GIVEN INFORMATION:
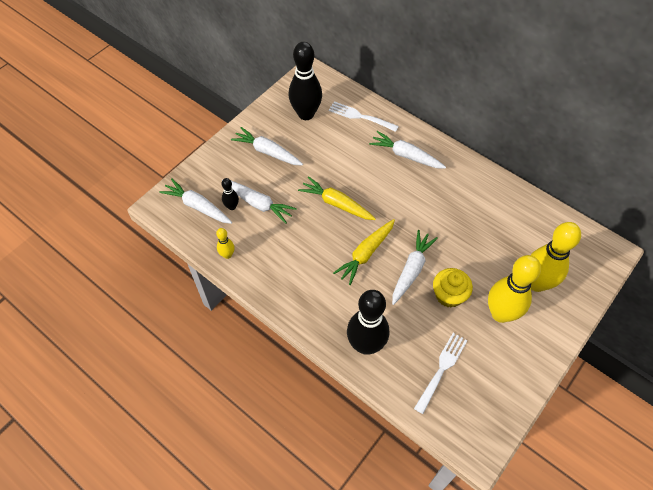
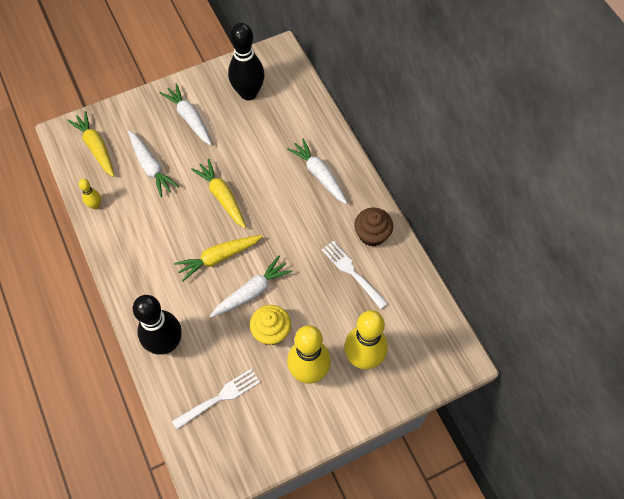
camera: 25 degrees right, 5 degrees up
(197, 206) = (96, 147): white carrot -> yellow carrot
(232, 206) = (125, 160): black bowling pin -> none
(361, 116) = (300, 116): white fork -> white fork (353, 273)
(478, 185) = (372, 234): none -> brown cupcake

==

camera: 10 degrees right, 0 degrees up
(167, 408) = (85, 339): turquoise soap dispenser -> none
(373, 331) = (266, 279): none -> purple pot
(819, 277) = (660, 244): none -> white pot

DIRECTIONS: Would you please copy, word for word, everything above from the line containing "(373, 331) = (266, 279): none -> purple pot" down to the line containing "(819, 277) = (660, 244): none -> white pot", those two lines included?

TASK OUTPUT:
(373, 331) = (266, 279): none -> purple pot
(819, 277) = (660, 244): none -> white pot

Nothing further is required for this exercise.